WHAT THE EXERCISE ASKS: Take the entries that follow and return only the lines from the one with "R21: none -> 220k (AGND, AOUT)" through the final line, leaving every picture behind.

Edit difference data
»»

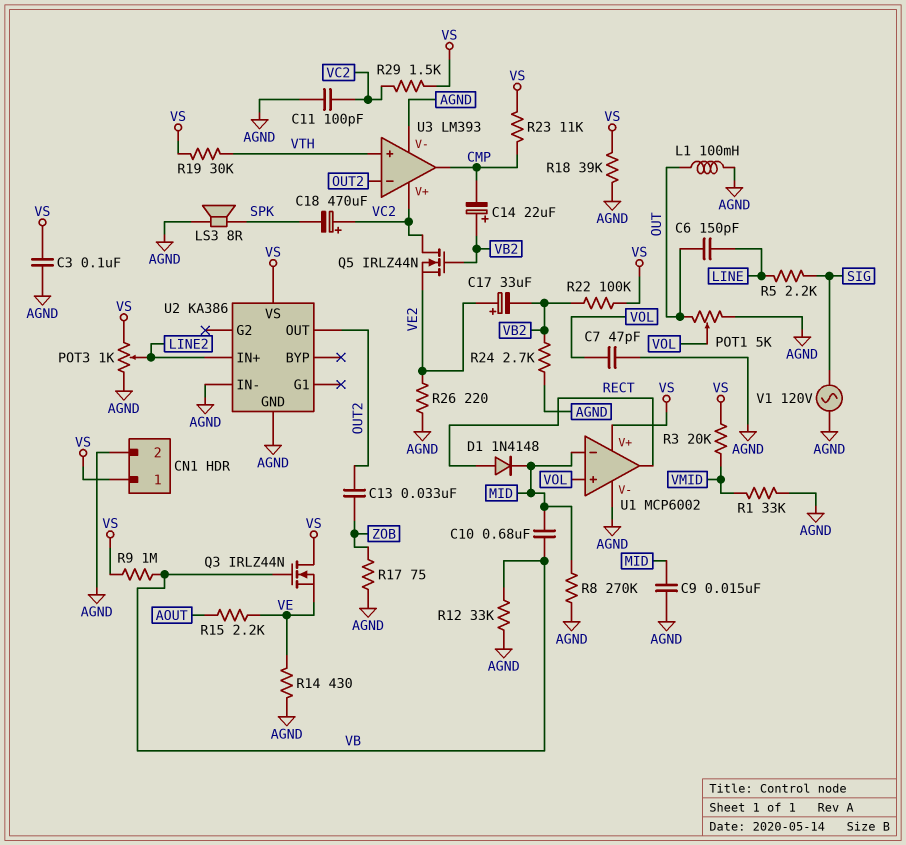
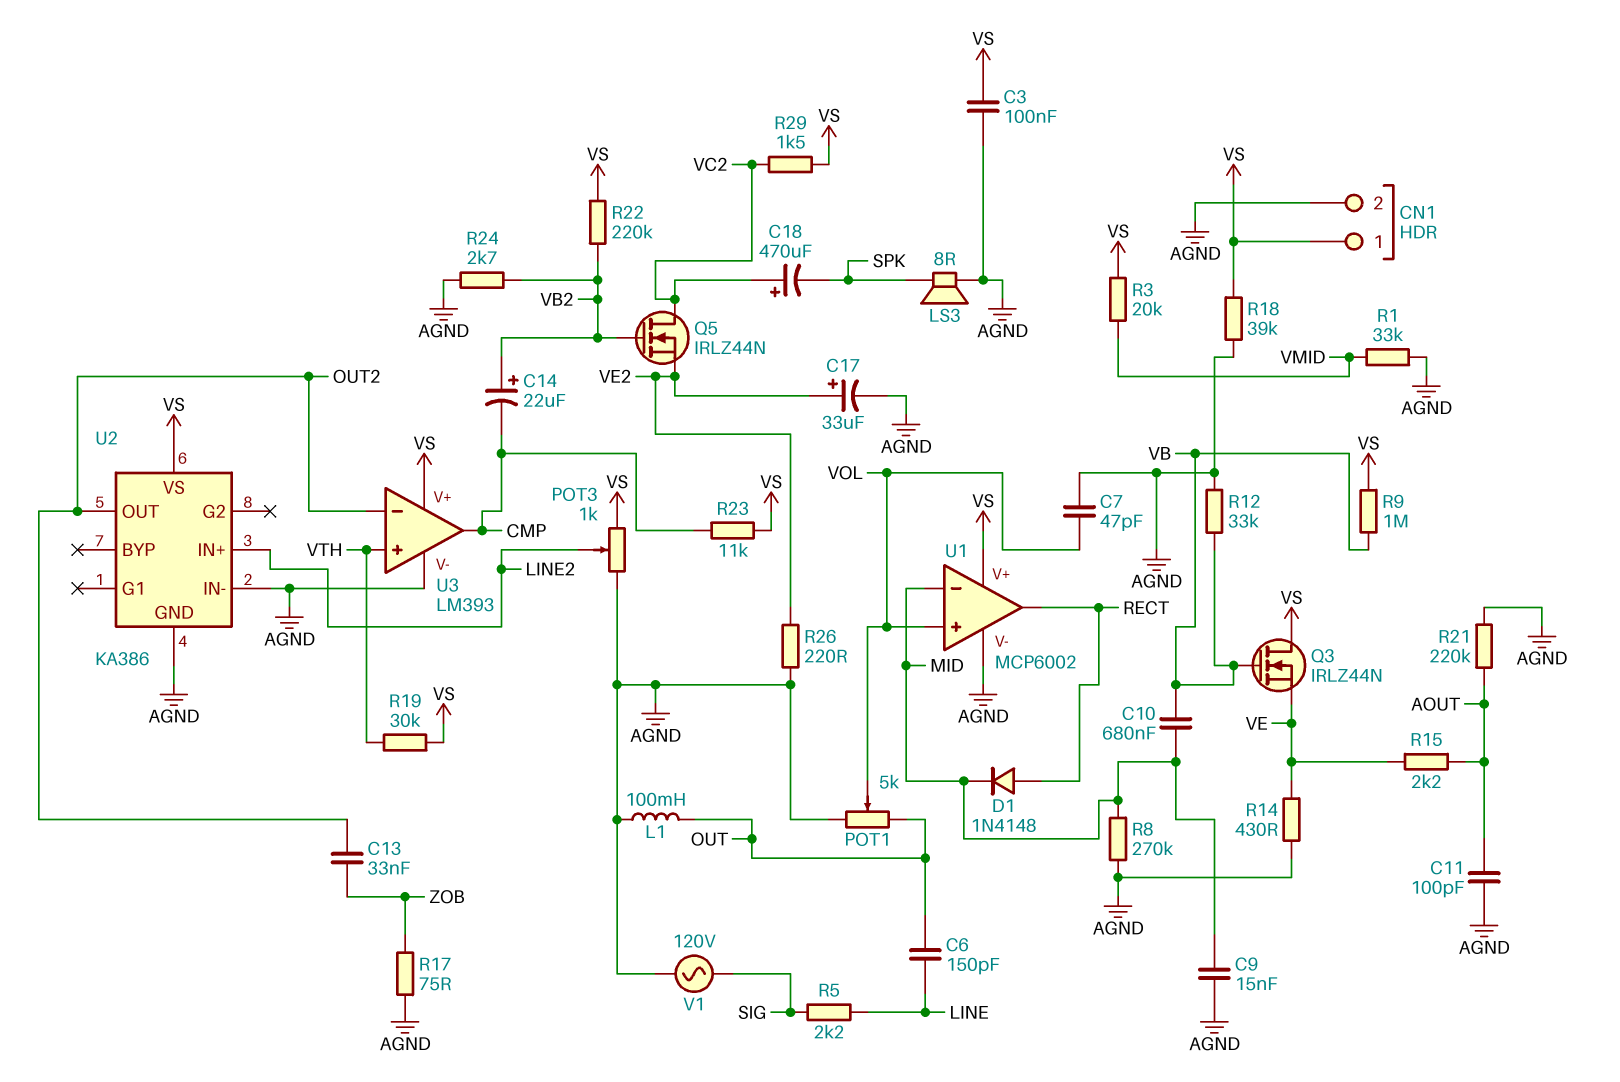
C11: 100pF (AGND, VC2) -> 100pF (AGND, AOUT)
C17: 33uF (plus VE2, minus VB2) -> 33uF (plus VE2, minus AGND)
R21: none -> 220k (AGND, AOUT)
R22: 100k (VB2, VS) -> 220k (VB2, VS)
U3 pin V+: VC2 -> VS

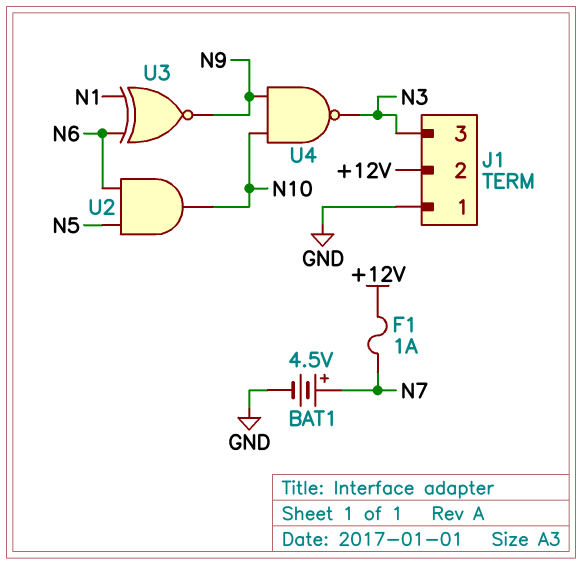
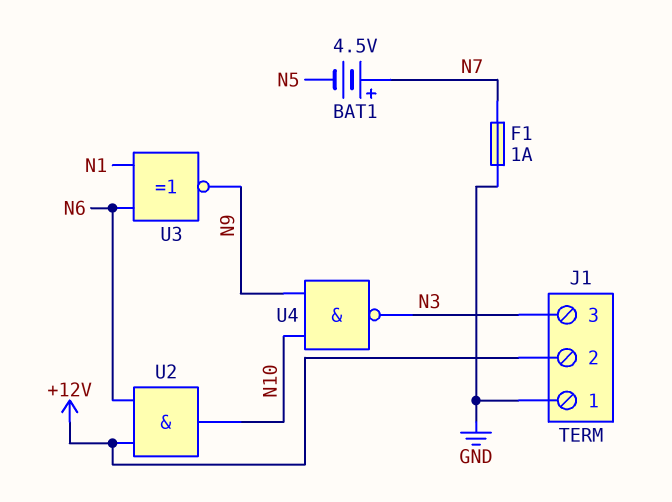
BAT1: 4.5V (plus N7, minus GND) -> 4.5V (plus N7, minus N5)
F1: 1A (+12V, N7) -> 1A (GND, N7)
U2: AND (in N5, in N6, out N10) -> AND (in +12V, in N6, out N10)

««

EXPECTED OUTPUT:
R21: none -> 220k (AGND, AOUT)
R22: 100k (VB2, VS) -> 220k (VB2, VS)
U3 pin V+: VC2 -> VS

BAT1: 4.5V (plus N7, minus GND) -> 4.5V (plus N7, minus N5)
F1: 1A (+12V, N7) -> 1A (GND, N7)
U2: AND (in N5, in N6, out N10) -> AND (in +12V, in N6, out N10)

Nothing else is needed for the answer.